Would you please repeat all of the data exactly, omitting the pictures?
INFORMATION PROVIDED Block Start
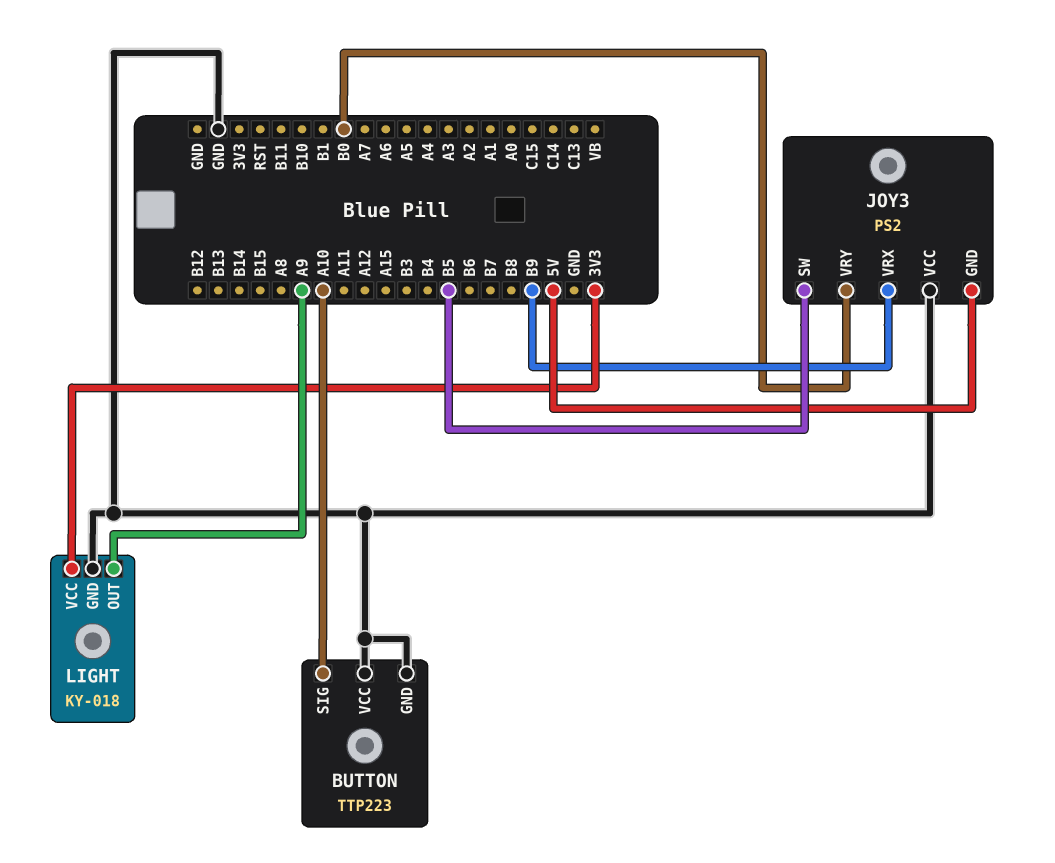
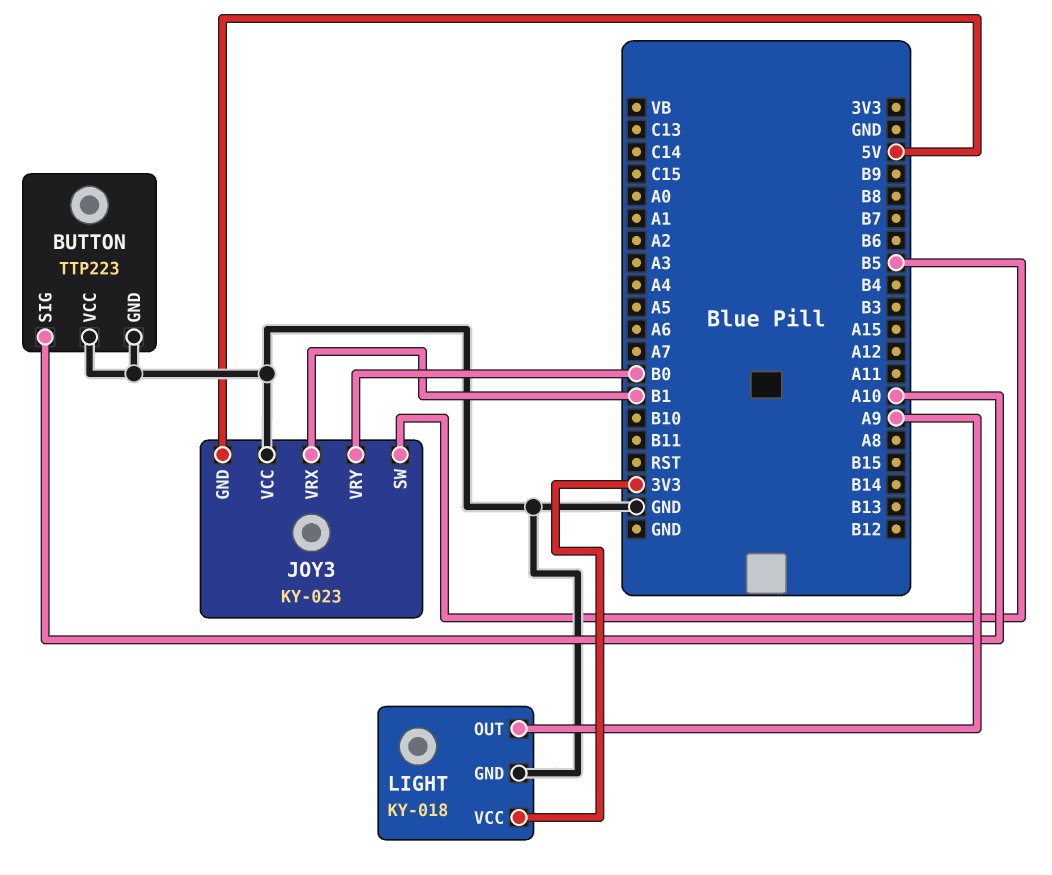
JOY3: PS2 -> KY-023
JOY3 pin VRX: B9 -> B1

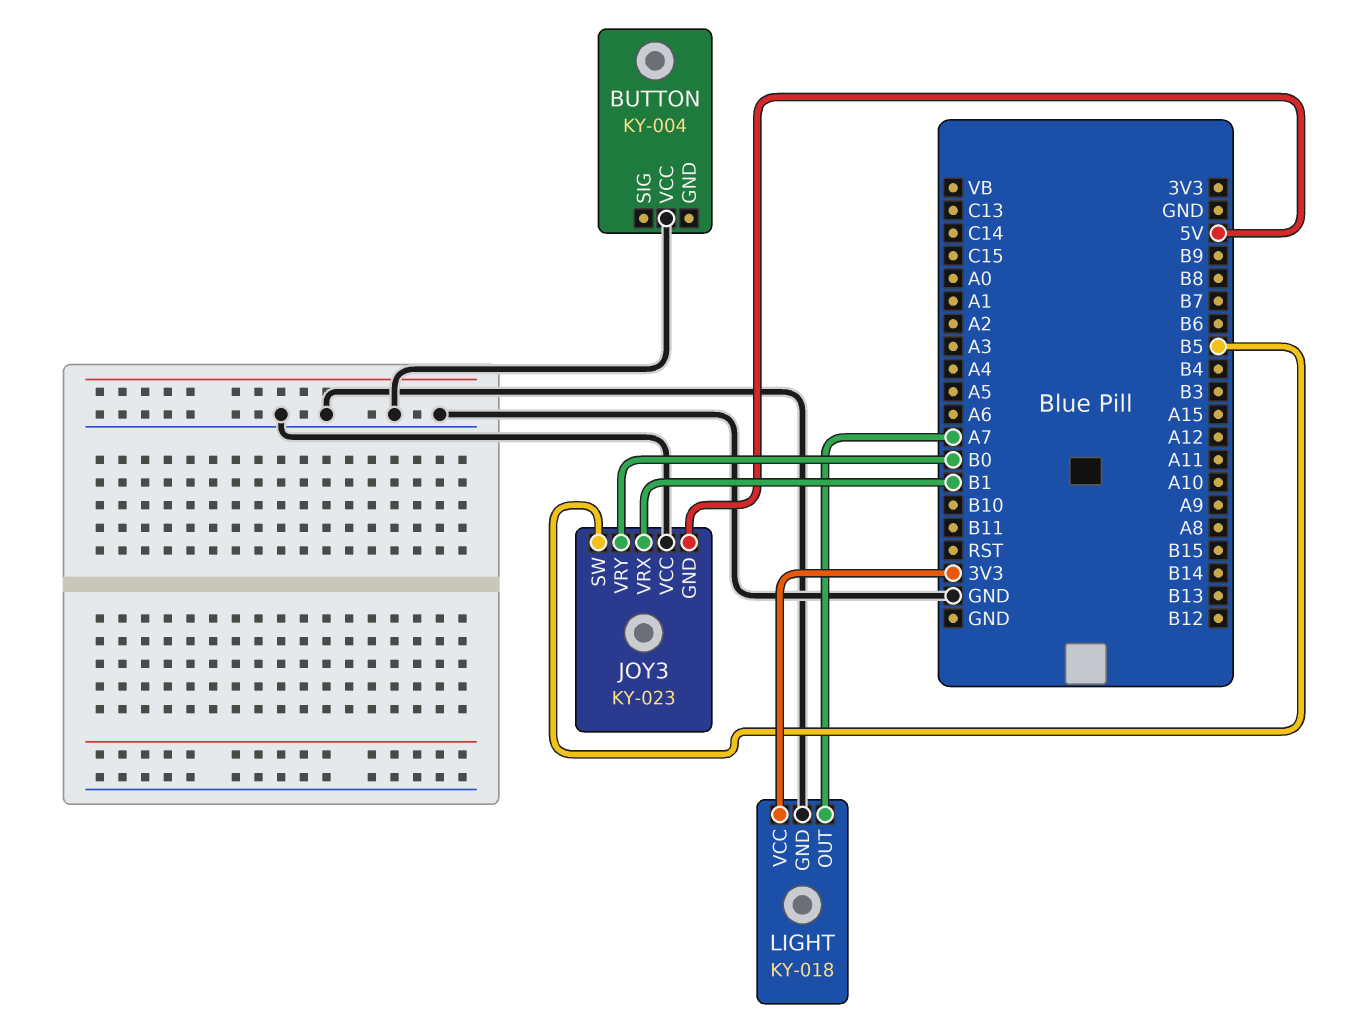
BUTTON: TTP223 -> KY-004
BUTTON pin GND: GND -> none
BUTTON pin SIG: A10 -> none
LIGHT pin OUT: A9 -> A7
INFORMATION PROVIDED Block End
> EXERCISE SOLUTION:
JOY3: PS2 -> KY-023
JOY3 pin VRX: B9 -> B1

BUTTON: TTP223 -> KY-004
BUTTON pin GND: GND -> none
BUTTON pin SIG: A10 -> none
LIGHT pin OUT: A9 -> A7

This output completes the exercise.